THE TASK :: Find every line in the entries that holds the string "green" and report it.

THE RECORDS ::
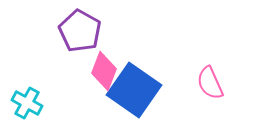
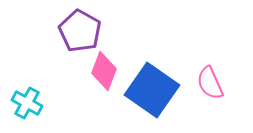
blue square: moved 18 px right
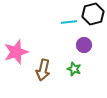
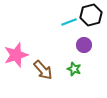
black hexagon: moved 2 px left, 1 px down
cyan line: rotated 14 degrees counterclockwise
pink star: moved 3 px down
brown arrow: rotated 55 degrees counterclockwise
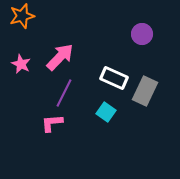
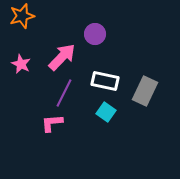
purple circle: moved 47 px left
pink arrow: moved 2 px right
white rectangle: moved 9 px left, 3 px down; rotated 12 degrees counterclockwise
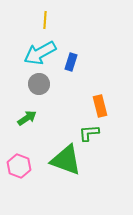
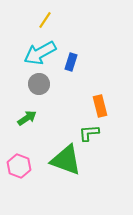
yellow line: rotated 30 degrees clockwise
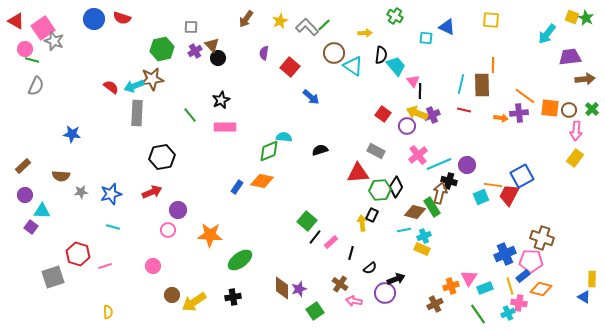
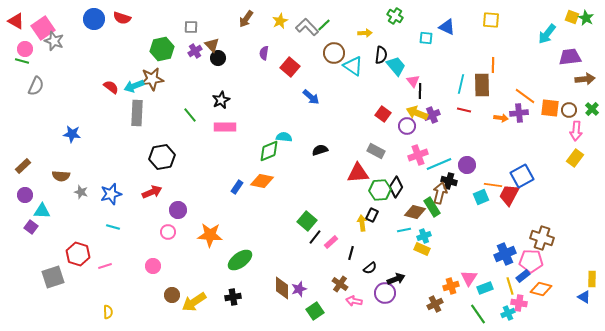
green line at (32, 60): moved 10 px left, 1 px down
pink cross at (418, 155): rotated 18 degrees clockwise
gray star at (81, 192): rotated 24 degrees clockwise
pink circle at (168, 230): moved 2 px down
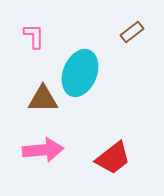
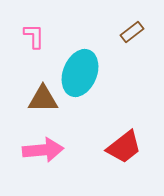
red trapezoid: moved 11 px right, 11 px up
---
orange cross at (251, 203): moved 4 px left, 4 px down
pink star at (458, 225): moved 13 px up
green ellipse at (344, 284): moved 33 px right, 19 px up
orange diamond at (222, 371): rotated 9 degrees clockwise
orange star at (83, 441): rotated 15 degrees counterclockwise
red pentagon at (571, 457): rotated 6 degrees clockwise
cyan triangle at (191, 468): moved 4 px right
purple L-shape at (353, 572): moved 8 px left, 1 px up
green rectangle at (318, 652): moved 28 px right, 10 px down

OUTPUT BELOW ::
green line at (32, 60): moved 10 px left, 1 px down
green ellipse at (344, 284): moved 33 px right, 19 px up
green rectangle at (318, 652): moved 28 px right, 10 px down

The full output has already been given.